Rewrite the lines of the entries below, replacing every "rotated" with "turned" and changing nothing else. Omit the pictures from your answer.

= = = = =

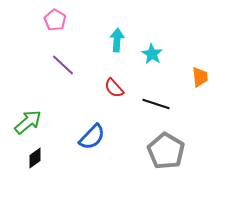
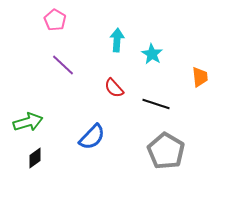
green arrow: rotated 24 degrees clockwise
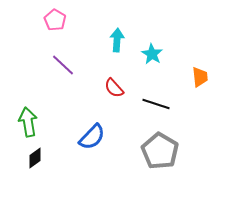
green arrow: rotated 84 degrees counterclockwise
gray pentagon: moved 6 px left
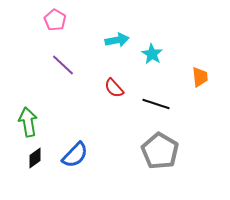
cyan arrow: rotated 75 degrees clockwise
blue semicircle: moved 17 px left, 18 px down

= = = = =

Correct output:
green arrow: turned 24 degrees clockwise
green arrow: turned 84 degrees counterclockwise
gray pentagon: moved 6 px left
cyan arrow: turned 75 degrees clockwise
blue semicircle: moved 17 px left, 18 px down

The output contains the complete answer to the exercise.